## [Activity]
Give again, word for word, every line in the entries below from the line with "black car: 5 -> 3" up to and including the line with "pink egg: 4 -> 3", and no other line.

## [Data records]
====

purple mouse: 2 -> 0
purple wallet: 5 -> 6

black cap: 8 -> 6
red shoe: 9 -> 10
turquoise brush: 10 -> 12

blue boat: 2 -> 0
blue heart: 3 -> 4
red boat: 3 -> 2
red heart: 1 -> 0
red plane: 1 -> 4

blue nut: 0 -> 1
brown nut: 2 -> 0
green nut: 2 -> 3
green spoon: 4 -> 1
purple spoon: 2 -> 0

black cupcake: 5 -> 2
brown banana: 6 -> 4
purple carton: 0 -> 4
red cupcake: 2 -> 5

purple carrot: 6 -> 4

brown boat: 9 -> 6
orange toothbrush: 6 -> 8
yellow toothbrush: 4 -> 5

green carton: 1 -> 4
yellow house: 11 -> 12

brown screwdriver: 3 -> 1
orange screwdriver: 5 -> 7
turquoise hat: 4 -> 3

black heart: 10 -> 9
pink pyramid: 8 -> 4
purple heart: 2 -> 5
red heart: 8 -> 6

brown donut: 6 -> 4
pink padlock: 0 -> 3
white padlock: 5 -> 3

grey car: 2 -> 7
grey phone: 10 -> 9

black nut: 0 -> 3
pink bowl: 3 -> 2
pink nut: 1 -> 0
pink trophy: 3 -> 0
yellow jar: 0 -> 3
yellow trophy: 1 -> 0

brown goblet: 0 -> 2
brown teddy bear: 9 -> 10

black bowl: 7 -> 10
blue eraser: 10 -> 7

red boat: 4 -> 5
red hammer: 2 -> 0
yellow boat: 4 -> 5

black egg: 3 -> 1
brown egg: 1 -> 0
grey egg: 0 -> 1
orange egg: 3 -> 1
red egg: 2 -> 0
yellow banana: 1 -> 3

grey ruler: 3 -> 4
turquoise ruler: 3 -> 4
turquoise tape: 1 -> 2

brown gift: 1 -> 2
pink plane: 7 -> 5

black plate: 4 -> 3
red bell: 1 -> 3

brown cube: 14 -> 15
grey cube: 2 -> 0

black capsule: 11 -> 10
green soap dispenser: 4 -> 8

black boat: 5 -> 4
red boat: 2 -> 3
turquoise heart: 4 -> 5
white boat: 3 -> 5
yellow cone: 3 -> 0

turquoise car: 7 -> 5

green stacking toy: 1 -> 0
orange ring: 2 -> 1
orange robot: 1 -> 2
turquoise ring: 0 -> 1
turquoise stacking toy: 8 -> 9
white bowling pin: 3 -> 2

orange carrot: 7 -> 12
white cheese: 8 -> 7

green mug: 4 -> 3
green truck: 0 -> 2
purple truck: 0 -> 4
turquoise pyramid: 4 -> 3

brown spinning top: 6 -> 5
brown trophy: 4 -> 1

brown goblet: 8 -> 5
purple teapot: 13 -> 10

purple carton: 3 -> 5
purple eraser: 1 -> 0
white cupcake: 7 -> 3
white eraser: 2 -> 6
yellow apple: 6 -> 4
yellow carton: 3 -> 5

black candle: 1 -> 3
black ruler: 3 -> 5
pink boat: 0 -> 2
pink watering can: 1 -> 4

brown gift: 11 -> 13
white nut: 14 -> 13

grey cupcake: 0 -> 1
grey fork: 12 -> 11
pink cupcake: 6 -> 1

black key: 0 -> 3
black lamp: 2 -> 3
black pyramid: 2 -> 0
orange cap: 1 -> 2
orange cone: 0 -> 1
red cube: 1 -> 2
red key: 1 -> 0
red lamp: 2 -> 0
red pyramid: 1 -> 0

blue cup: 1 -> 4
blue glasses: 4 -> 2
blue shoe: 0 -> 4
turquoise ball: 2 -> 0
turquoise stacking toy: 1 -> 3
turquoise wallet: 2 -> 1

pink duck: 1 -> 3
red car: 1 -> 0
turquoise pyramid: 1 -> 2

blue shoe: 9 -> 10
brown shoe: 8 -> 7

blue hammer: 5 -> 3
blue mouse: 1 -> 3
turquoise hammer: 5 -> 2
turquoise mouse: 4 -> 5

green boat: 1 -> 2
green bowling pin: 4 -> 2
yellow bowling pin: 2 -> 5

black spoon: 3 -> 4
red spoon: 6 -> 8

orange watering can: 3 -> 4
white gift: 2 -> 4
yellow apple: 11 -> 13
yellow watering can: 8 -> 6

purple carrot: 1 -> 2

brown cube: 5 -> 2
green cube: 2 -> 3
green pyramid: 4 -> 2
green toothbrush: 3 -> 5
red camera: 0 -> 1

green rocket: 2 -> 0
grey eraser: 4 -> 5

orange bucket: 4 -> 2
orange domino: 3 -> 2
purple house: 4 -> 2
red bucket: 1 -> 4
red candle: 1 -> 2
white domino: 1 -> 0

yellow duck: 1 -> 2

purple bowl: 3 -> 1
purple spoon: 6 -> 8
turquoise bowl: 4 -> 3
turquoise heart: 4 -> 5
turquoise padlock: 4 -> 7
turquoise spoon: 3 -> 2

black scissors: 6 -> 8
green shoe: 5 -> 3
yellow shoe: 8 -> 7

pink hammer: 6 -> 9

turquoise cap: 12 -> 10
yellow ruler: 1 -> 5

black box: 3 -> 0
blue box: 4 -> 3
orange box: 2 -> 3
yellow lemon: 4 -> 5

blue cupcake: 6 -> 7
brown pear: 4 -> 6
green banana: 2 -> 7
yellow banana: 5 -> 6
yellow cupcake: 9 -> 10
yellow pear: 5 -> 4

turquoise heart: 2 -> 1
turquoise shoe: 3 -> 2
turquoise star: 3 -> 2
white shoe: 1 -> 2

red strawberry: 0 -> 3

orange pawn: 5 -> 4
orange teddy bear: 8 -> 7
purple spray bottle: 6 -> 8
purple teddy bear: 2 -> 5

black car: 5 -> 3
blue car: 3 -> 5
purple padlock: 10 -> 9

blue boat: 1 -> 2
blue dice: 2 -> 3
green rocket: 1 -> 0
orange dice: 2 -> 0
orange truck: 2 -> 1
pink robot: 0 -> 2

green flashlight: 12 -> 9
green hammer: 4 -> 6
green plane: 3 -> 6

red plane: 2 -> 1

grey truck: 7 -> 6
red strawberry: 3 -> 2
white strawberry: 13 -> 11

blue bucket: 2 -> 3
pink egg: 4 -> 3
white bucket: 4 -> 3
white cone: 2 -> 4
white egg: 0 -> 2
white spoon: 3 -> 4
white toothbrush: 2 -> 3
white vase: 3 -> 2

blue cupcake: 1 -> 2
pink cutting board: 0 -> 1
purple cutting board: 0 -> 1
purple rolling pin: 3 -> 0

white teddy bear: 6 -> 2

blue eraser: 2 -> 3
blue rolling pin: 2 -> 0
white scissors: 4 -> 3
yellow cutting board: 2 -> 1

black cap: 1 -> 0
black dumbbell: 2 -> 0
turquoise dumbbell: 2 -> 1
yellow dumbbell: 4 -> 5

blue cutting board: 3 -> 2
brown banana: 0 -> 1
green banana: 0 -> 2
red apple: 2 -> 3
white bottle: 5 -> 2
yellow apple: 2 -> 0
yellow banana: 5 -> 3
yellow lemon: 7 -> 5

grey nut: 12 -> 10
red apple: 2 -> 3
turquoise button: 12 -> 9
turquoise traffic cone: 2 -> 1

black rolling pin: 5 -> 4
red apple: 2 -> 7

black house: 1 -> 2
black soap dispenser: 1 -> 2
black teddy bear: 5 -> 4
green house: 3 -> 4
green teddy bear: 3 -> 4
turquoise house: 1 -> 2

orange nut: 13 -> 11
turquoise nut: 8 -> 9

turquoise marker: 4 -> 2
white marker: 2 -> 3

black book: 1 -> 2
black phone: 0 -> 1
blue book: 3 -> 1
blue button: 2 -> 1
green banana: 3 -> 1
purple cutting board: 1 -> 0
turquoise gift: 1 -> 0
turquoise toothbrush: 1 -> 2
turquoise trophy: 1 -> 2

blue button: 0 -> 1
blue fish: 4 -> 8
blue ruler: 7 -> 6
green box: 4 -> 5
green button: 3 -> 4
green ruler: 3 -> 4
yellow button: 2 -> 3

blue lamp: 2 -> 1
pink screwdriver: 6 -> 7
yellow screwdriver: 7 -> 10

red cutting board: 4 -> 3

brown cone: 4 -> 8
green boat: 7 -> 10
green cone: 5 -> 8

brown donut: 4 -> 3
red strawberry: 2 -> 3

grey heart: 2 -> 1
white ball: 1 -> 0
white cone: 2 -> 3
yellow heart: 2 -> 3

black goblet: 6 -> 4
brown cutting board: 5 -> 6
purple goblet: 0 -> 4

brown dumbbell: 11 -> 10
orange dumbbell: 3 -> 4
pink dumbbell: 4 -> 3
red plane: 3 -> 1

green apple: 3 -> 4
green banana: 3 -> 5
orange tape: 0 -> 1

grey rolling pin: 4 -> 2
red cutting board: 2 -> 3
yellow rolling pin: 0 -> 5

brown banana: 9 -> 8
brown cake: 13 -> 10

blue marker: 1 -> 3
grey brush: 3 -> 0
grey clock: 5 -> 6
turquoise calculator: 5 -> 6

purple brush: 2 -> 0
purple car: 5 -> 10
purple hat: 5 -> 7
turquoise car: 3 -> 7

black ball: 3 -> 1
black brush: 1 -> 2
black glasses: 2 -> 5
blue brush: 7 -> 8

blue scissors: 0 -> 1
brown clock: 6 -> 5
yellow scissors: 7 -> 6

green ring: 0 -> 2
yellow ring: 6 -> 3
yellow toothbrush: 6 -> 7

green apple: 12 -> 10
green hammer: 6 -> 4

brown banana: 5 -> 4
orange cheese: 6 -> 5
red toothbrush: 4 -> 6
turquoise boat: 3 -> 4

====

## [Result of the exercise]
black car: 5 -> 3
blue car: 3 -> 5
purple padlock: 10 -> 9

blue boat: 1 -> 2
blue dice: 2 -> 3
green rocket: 1 -> 0
orange dice: 2 -> 0
orange truck: 2 -> 1
pink robot: 0 -> 2

green flashlight: 12 -> 9
green hammer: 4 -> 6
green plane: 3 -> 6

red plane: 2 -> 1

grey truck: 7 -> 6
red strawberry: 3 -> 2
white strawberry: 13 -> 11

blue bucket: 2 -> 3
pink egg: 4 -> 3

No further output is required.